[Start of section]
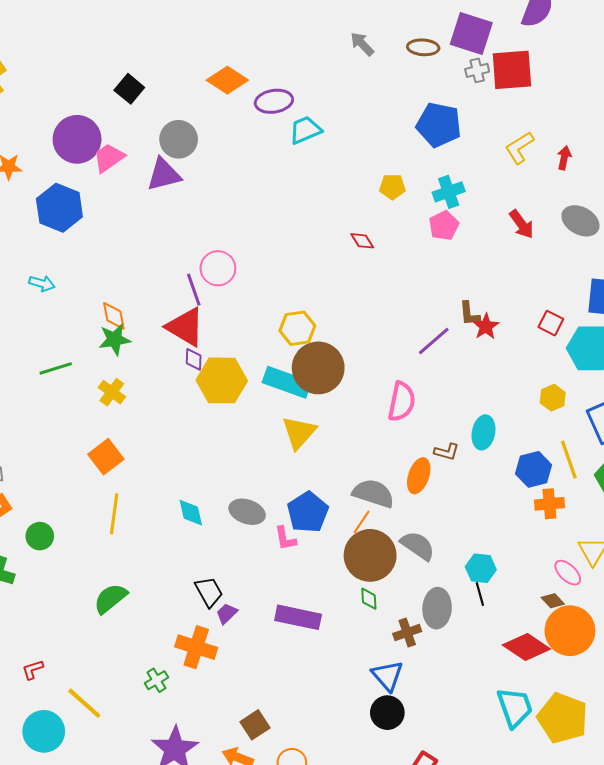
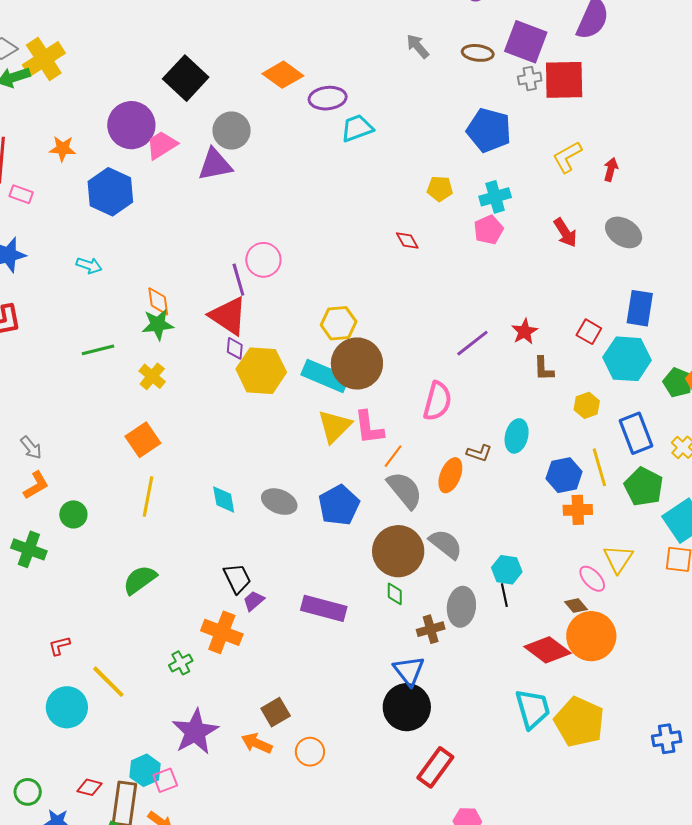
black square: (129, 89) -> (186, 78), size x1.5
brown L-shape: (469, 314) -> (544, 369), moved
gray semicircle: (373, 493) -> (405, 490), turned 30
orange line: (362, 522) -> (393, 456), moved
pink L-shape: (285, 538) -> (369, 428), moved, size x1.4
black circle: (387, 713) -> (407, 707), size x1.4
[End of section]
▶ Description of the task
State how many lines of the entries include the word "black", giving that number by itself.

▶ Problem solution
2